▸ Exercise instructions
Below is some data. Retype exactly the lines starting at the one with "DRIVER2 pin IN1: A6 -> B3" and ending at the one with "SD pin SCK: B7 -> B13".

[Given records — start]

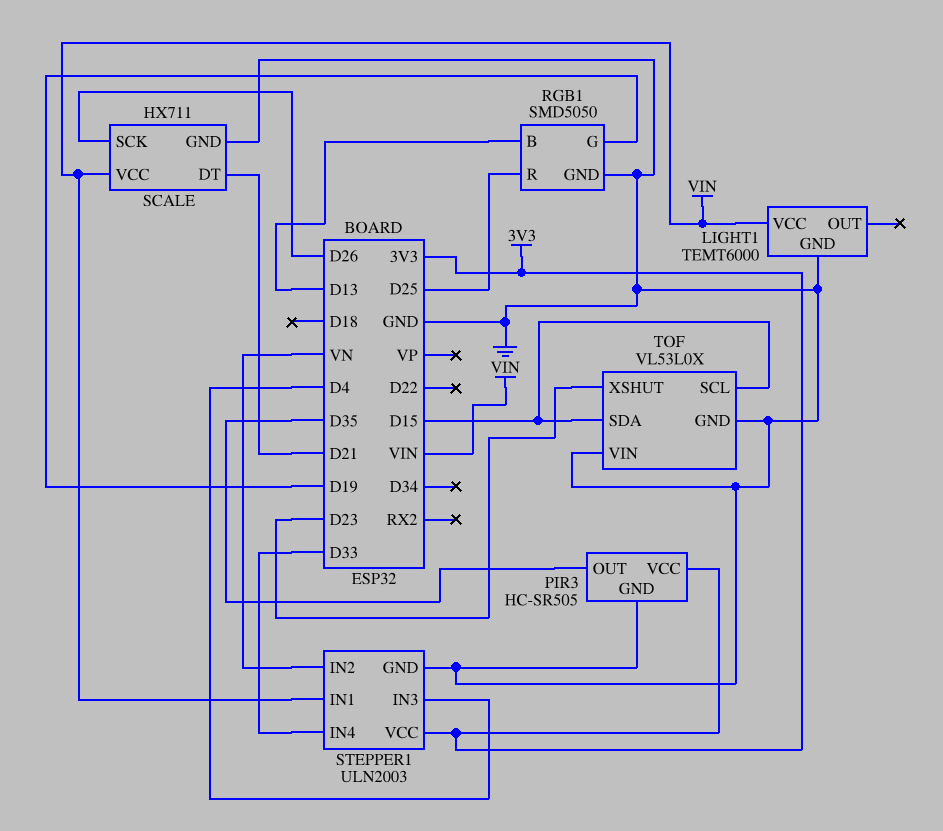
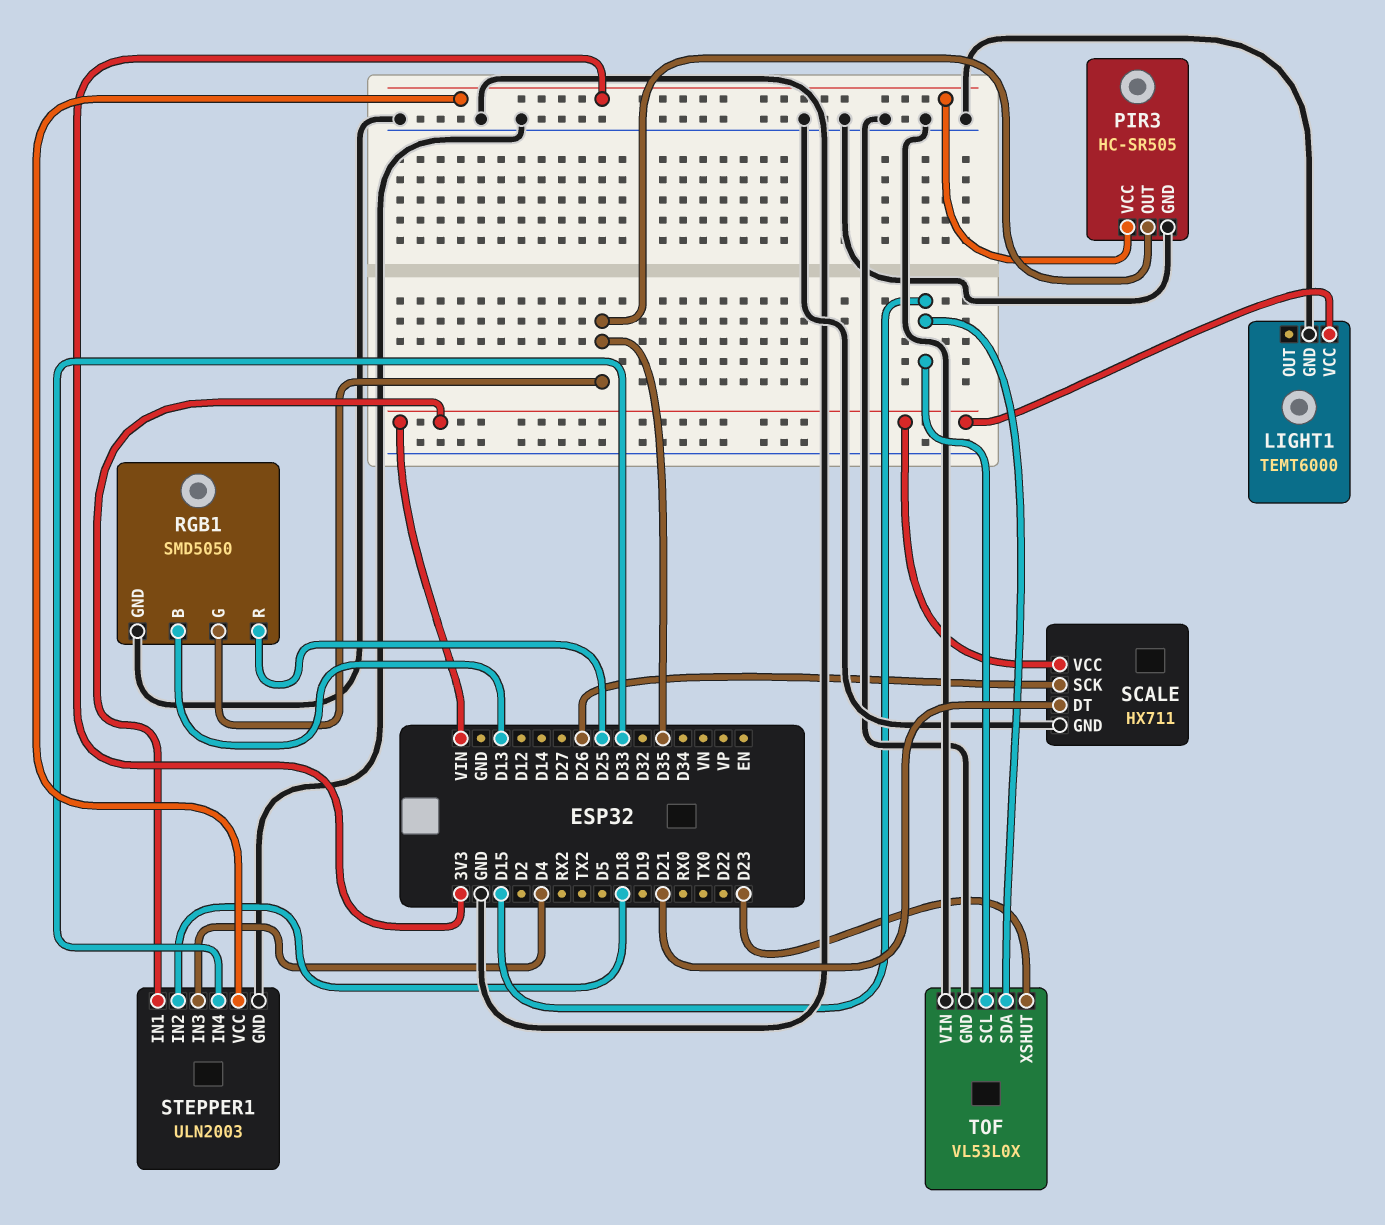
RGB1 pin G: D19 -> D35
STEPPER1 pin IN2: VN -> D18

[Given records — finish]
[Given records — start]

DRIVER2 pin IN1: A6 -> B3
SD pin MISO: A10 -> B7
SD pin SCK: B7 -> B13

[Given records — finish]

▸ Result of the task
DRIVER2 pin IN1: A6 -> B3
SD pin MISO: A10 -> B7
SD pin SCK: B7 -> B13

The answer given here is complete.